WHAT TO DO >> Scan the entries below. List each line with "none".

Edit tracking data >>

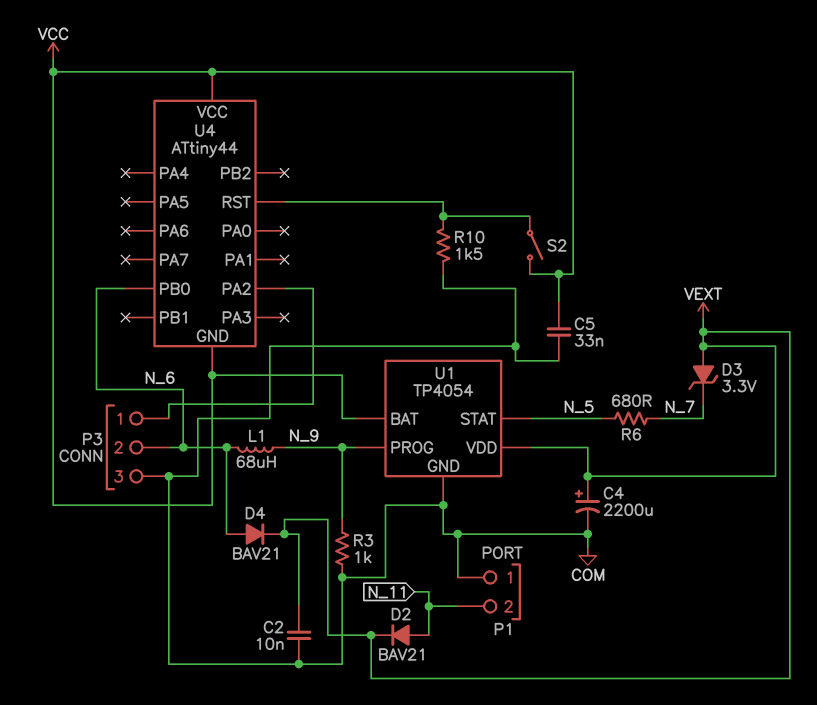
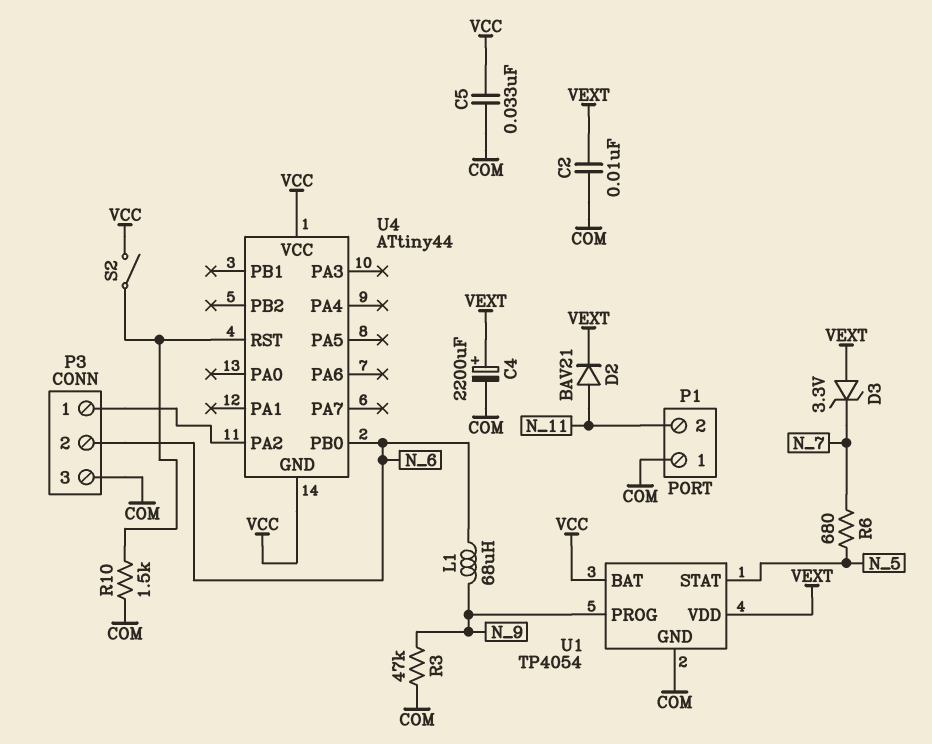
D4: diode BAV21 (A N_6, K VEXT) -> none
R3: 1k (COM, N_9) -> 47k (COM, N_9)

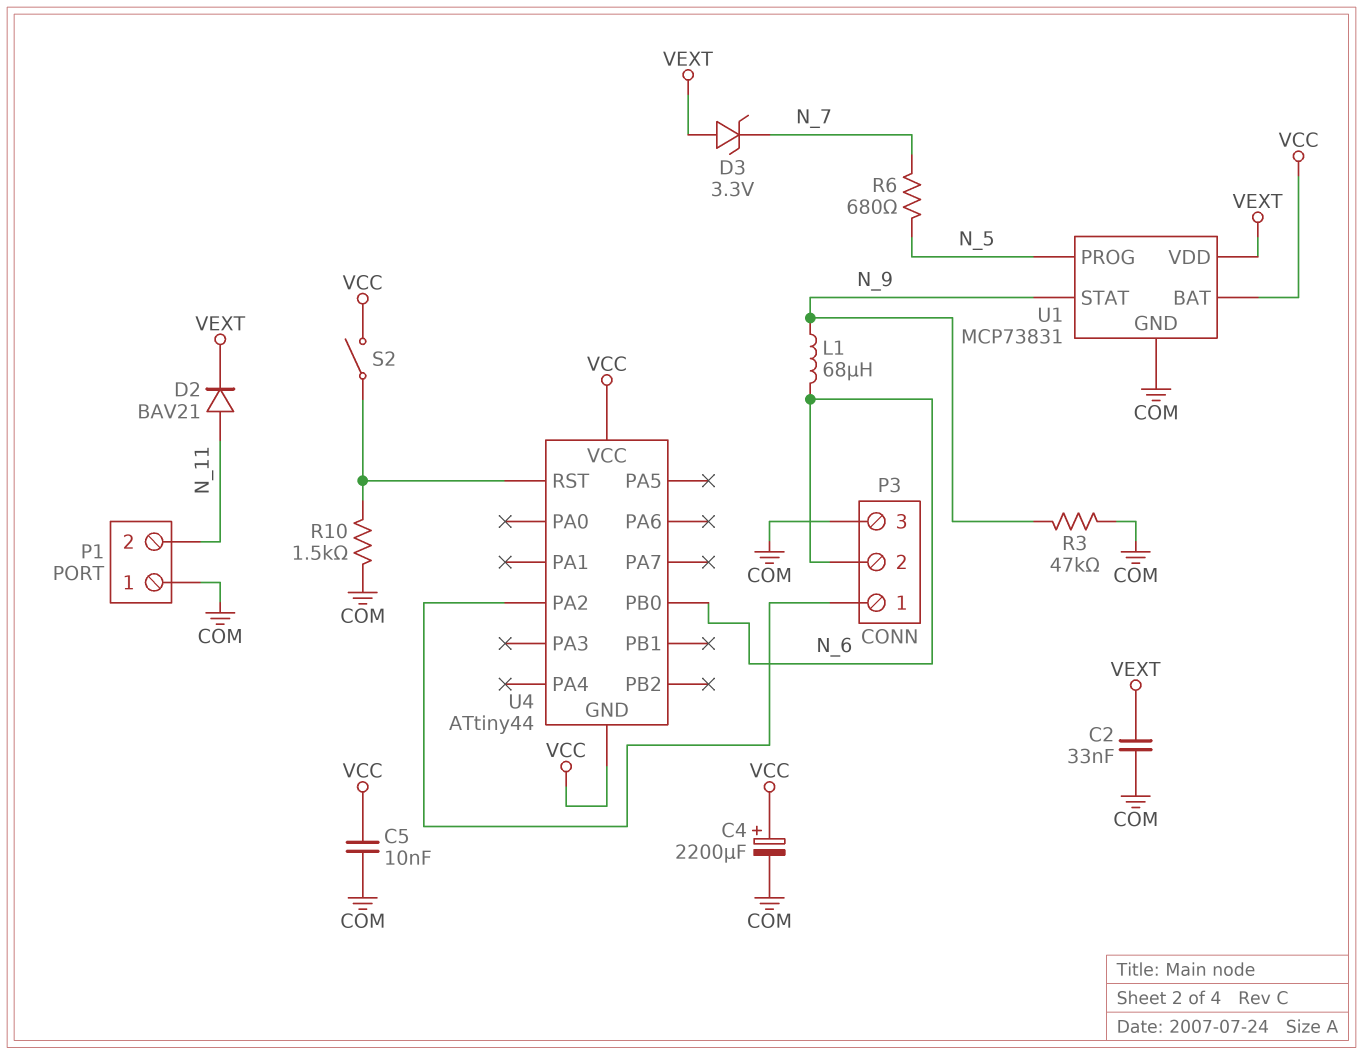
C2: 10nF (COM, VEXT) -> 33nF (COM, VEXT)
C4: 2200uF (plus VEXT, minus COM) -> 2200uF (plus VCC, minus COM)
C5: 33nF (COM, VCC) -> 10nF (COM, VCC)
U1: TP4054 -> MCP73831
U1 pin PROG: N_9 -> N_5
U1 pin STAT: N_5 -> N_9

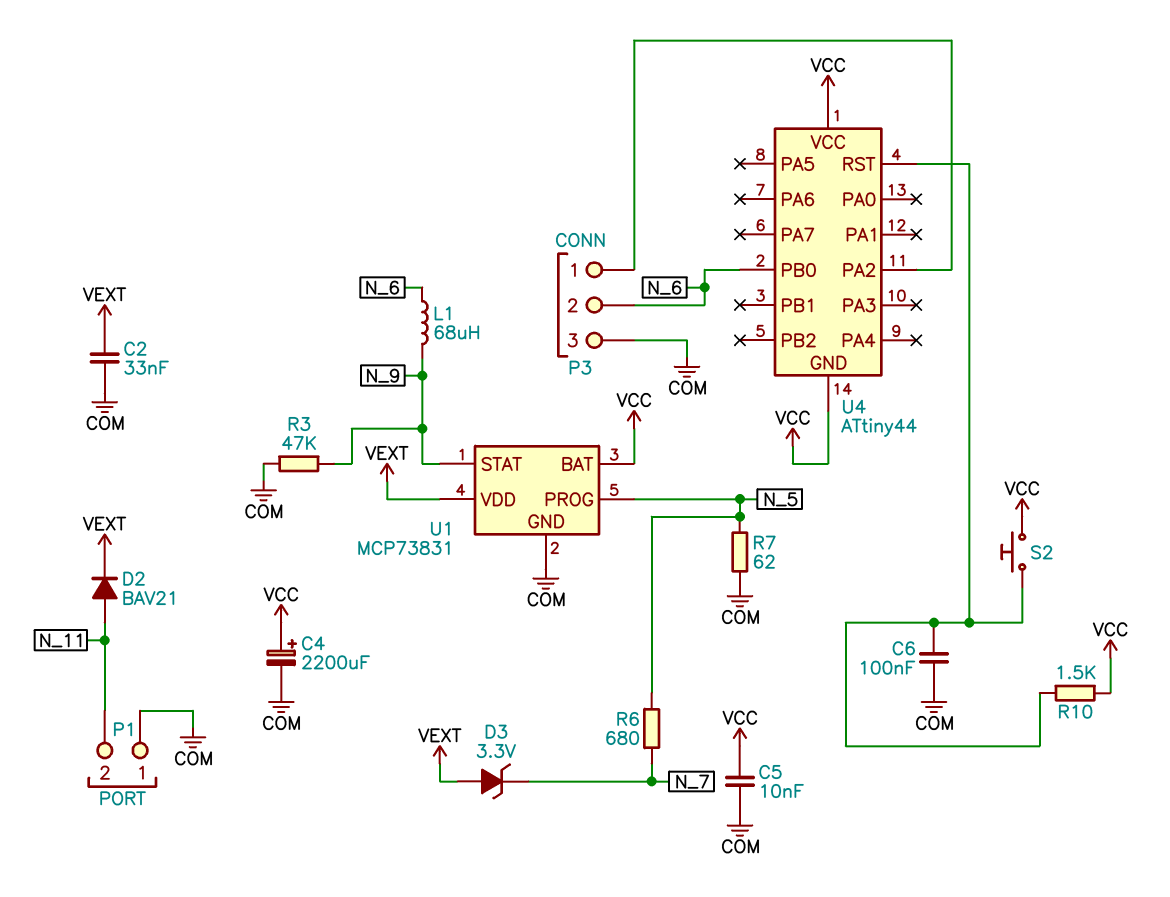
C6: none -> 100nF (COM, U4/RST)
R7: none -> 62 (COM, N_5)
R10: 1.5k (COM, U4/RST) -> 1.5k (U4/RST, VCC)
S2: switch (U4/RST, VCC) -> button (U4/RST, VCC)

ANSWER SECTION >>
D4: diode BAV21 (A N_6, K VEXT) -> none
C6: none -> 100nF (COM, U4/RST)
R7: none -> 62 (COM, N_5)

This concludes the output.